• Exercise task
Below are records; reproduce exactly the lines from the one that has "Outline anything matching" through the one that has "Segment: adipose tissue. (SVG masks)", ends included, and nothing more.

[Data entries]
..........

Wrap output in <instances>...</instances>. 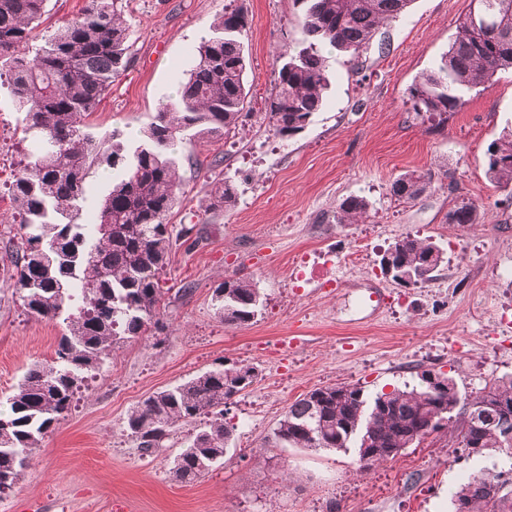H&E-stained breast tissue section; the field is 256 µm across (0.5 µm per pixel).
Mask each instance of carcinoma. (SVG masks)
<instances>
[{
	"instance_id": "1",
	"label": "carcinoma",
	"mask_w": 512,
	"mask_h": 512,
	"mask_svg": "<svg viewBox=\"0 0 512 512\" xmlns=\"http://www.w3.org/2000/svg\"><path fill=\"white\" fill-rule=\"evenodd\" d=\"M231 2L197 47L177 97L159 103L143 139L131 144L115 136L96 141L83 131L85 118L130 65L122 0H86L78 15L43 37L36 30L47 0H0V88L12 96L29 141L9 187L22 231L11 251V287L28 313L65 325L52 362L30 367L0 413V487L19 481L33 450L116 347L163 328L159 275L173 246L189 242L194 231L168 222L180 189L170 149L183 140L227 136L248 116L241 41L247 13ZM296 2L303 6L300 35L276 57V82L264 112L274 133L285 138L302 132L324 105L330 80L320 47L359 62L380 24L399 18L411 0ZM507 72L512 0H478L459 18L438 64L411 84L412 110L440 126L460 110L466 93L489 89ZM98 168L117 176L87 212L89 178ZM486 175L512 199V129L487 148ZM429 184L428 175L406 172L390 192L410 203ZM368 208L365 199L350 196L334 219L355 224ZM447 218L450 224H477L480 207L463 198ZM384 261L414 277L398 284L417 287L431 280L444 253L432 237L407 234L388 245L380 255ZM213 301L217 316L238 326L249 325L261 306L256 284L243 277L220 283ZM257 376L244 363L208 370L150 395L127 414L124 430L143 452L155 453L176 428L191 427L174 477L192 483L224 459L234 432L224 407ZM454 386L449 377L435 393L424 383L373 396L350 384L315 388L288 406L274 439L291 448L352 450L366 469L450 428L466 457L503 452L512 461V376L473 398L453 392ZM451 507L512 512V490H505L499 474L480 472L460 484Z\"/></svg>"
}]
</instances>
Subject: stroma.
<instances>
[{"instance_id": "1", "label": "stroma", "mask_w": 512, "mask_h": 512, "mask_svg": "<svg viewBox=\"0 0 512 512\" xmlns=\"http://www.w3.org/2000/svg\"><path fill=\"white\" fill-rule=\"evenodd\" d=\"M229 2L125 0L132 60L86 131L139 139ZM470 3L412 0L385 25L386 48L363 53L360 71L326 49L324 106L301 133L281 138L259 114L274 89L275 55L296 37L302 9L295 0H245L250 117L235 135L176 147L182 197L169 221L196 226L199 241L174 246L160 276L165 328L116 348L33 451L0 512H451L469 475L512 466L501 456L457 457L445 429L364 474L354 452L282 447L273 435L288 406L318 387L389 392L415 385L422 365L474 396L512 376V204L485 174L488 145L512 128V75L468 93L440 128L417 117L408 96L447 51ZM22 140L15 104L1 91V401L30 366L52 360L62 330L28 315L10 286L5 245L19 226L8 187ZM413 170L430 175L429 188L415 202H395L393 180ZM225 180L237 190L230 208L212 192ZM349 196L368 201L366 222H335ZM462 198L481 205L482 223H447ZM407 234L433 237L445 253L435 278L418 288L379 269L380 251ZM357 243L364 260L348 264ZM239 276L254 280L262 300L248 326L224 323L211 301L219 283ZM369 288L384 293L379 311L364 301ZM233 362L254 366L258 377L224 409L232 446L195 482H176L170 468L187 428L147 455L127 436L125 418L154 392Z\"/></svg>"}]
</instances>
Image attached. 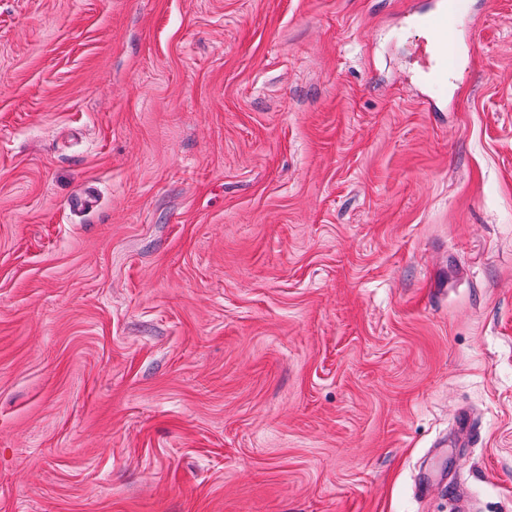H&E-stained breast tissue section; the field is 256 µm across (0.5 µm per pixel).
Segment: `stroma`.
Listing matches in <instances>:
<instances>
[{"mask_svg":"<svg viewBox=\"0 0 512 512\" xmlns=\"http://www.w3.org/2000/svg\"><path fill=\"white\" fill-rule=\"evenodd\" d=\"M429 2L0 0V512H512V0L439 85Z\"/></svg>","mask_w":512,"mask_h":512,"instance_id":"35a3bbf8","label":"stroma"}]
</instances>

..........

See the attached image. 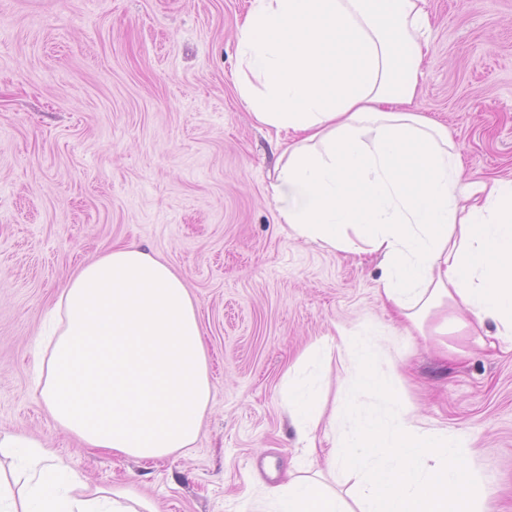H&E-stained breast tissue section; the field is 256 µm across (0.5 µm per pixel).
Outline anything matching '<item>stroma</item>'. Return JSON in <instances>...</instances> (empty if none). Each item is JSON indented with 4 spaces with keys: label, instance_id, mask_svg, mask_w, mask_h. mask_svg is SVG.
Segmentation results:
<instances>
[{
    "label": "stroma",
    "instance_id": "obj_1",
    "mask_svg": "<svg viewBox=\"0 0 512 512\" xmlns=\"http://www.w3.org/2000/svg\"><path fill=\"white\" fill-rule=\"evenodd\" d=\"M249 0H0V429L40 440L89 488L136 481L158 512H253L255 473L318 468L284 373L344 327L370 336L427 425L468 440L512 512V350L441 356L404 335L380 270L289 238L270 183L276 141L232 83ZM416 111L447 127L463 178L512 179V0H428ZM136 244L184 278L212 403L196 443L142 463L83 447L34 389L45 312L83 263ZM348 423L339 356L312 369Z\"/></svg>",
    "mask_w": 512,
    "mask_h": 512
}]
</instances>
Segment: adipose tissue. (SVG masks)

..........

• Solution for this problem
Outline anything matching '<item>stroma</item>'. Return JSON in <instances>...</instances> (empty if none). Each item is JSON indented with 4 spaces with keys: label, instance_id, mask_svg, mask_w, mask_h. mask_svg is SVG.
Segmentation results:
<instances>
[{
    "label": "stroma",
    "instance_id": "obj_1",
    "mask_svg": "<svg viewBox=\"0 0 512 512\" xmlns=\"http://www.w3.org/2000/svg\"><path fill=\"white\" fill-rule=\"evenodd\" d=\"M249 0H0V429L40 440L89 488L136 481L158 512H253L255 473L318 468L284 373L344 327L370 336L427 425L468 440L512 512V350L441 356L404 335L380 270L289 238L270 183L276 141L232 83ZM416 111L447 127L463 178L512 179V0H428ZM136 244L184 278L212 403L196 443L142 463L83 447L34 389L45 312L83 263ZM348 423L339 356L312 369Z\"/></svg>",
    "mask_w": 512,
    "mask_h": 512
}]
</instances>
Segment: adipose tissue. (SVG masks)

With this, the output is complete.